BRIEF:
Beneath this line sits some data. Return only its lines from the one holding "red bottle: 4 -> 2" through the one holding "red padlock: 4 -> 6", inclusive, exactly, with the images removed.

Object inventory data:
_ _ _ _

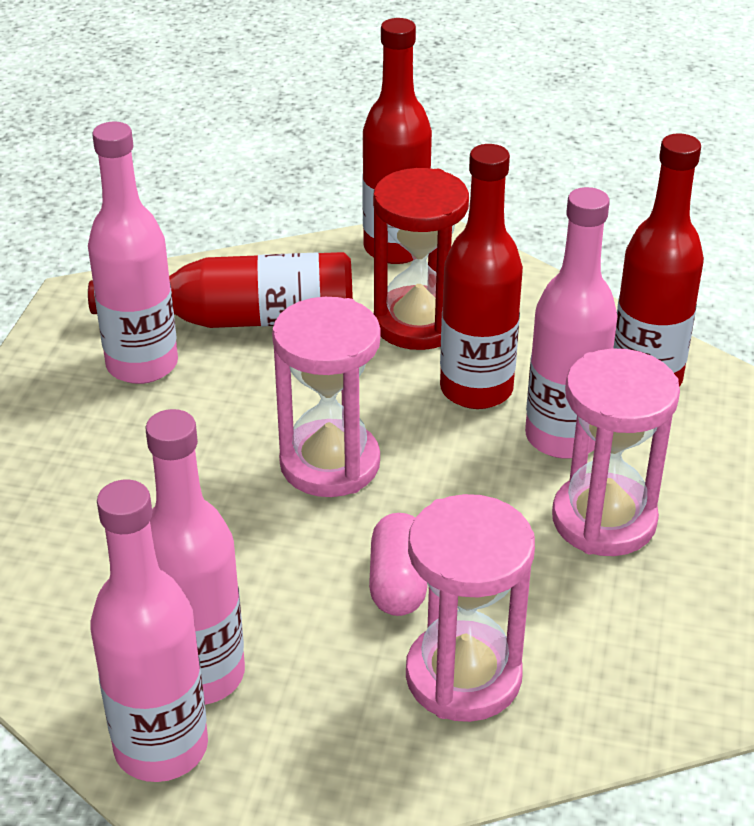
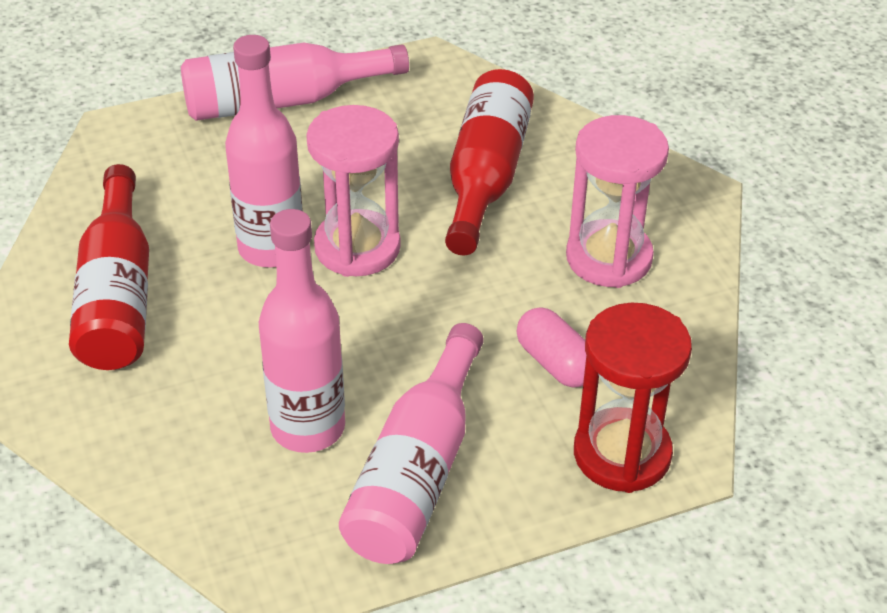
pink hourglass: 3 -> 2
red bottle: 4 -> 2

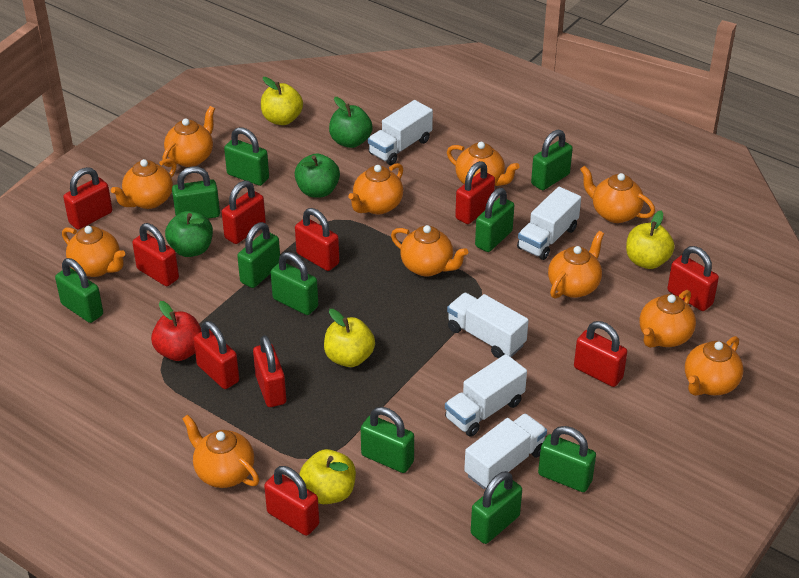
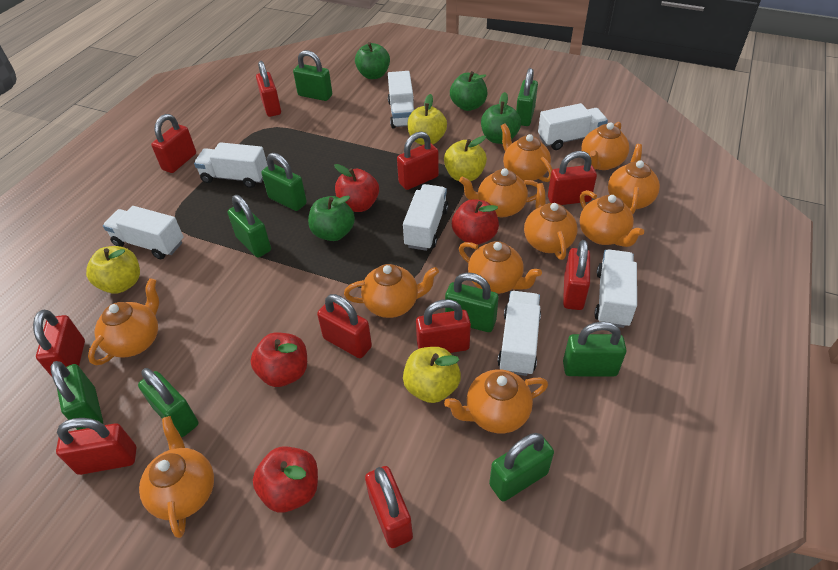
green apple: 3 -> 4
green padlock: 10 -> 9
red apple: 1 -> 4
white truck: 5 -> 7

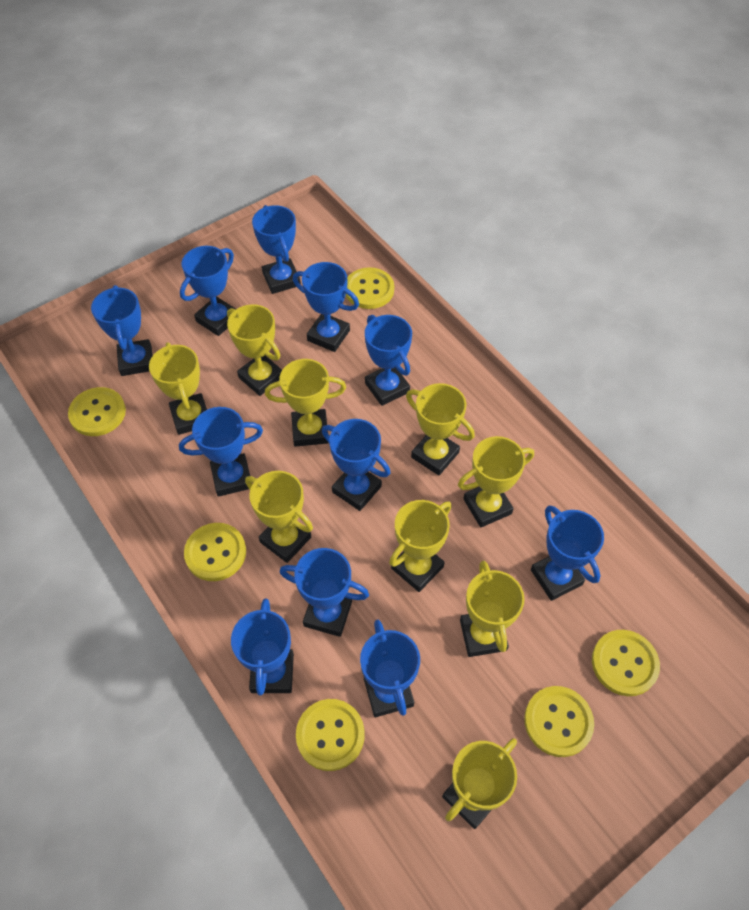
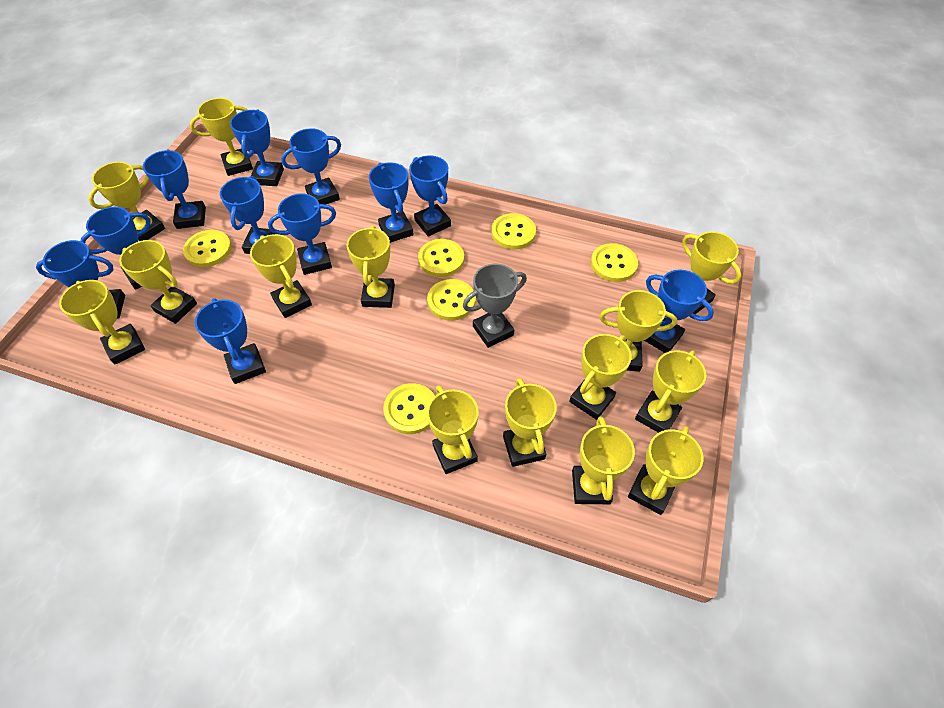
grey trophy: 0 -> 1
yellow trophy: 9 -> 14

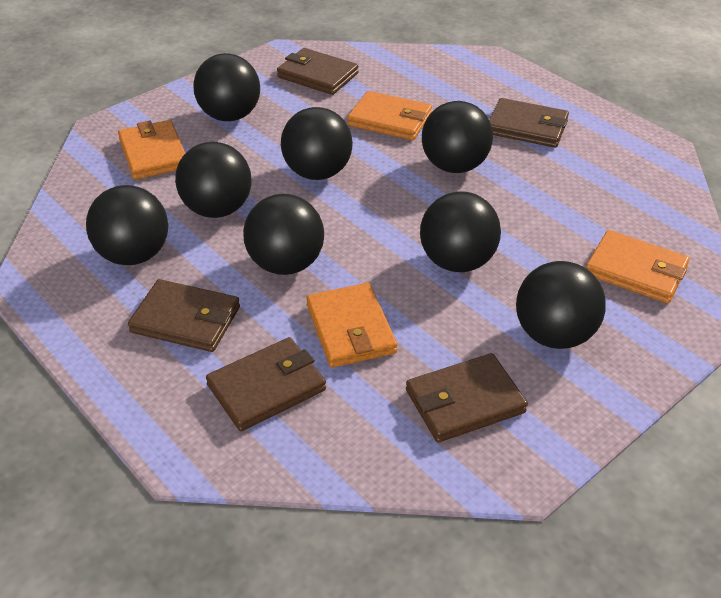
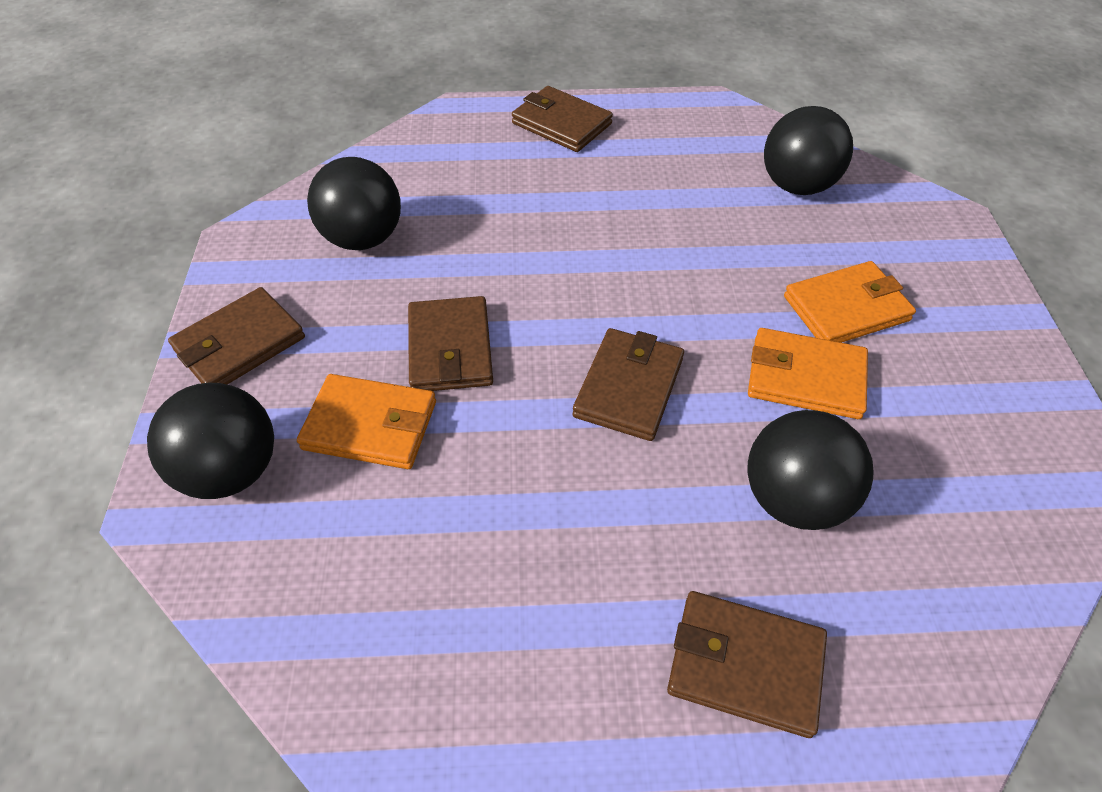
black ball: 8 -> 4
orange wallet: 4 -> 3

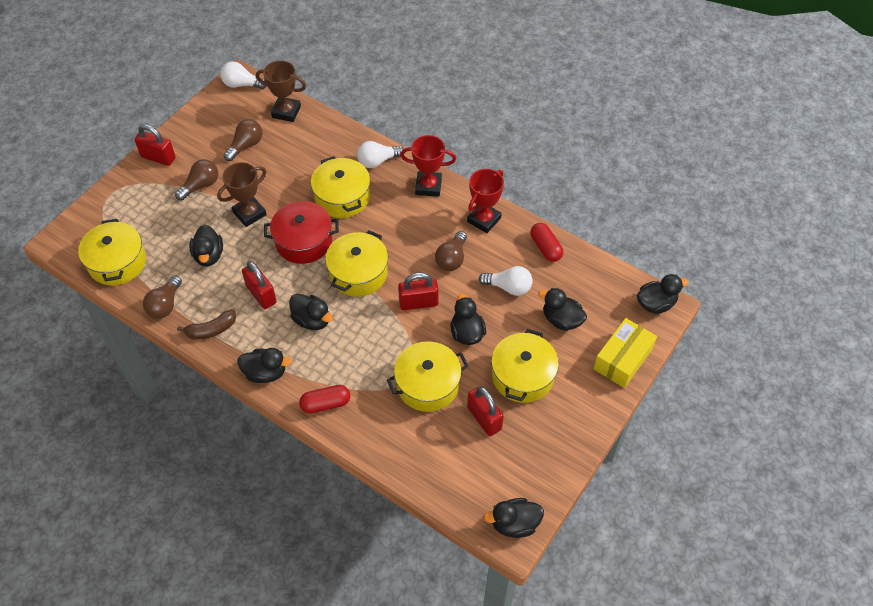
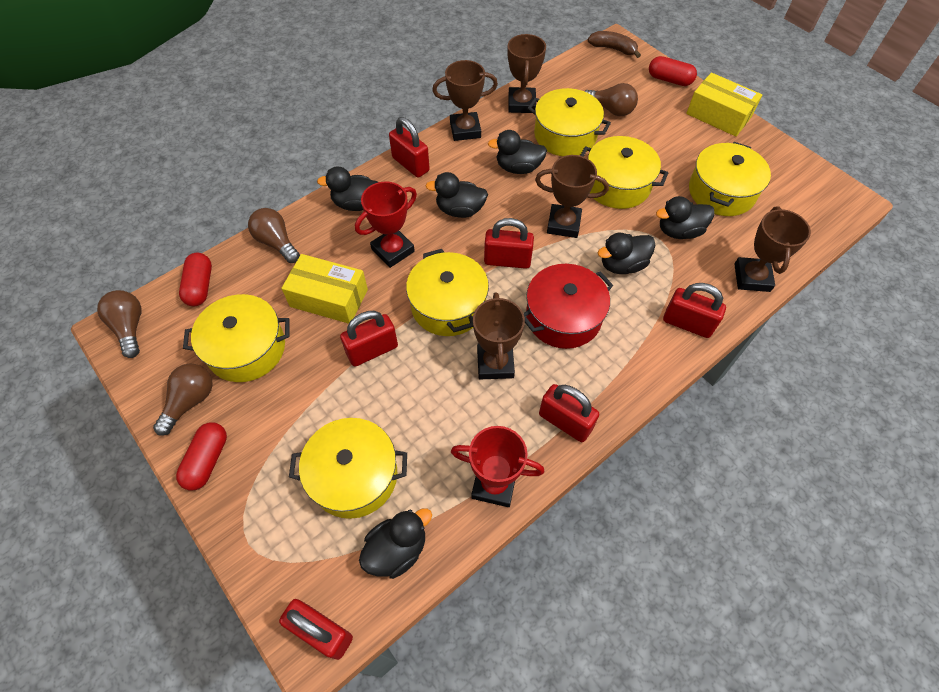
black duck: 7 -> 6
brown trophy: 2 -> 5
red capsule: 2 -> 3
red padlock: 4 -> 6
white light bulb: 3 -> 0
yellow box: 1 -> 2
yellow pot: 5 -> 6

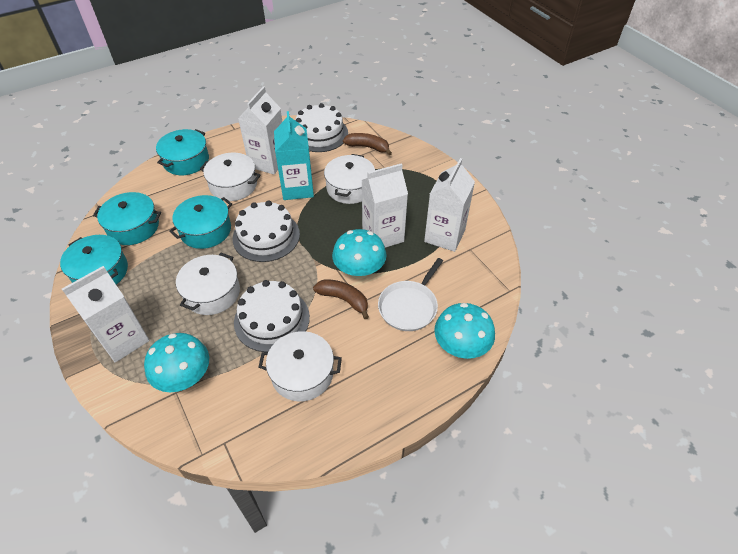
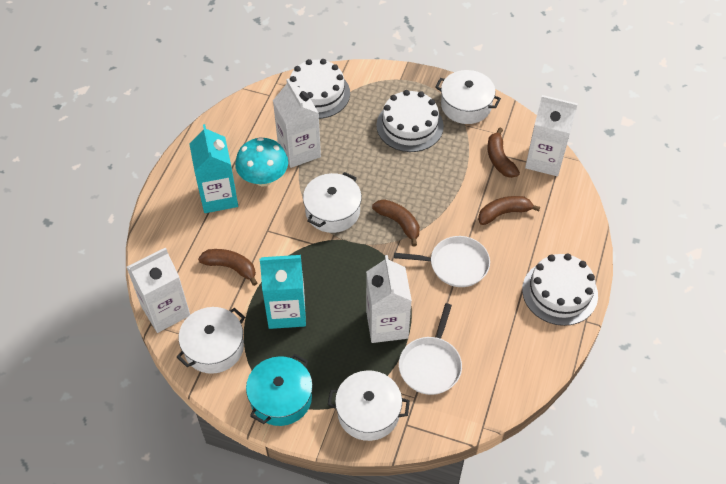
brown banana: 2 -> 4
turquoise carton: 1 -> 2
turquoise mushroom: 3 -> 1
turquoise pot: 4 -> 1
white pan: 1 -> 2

_ _ _ _

ANSWER TO THIS TASK:
red bottle: 4 -> 2

green apple: 3 -> 4
green padlock: 10 -> 9
red apple: 1 -> 4
white truck: 5 -> 7

grey trophy: 0 -> 1
yellow trophy: 9 -> 14

black ball: 8 -> 4
orange wallet: 4 -> 3

black duck: 7 -> 6
brown trophy: 2 -> 5
red capsule: 2 -> 3
red padlock: 4 -> 6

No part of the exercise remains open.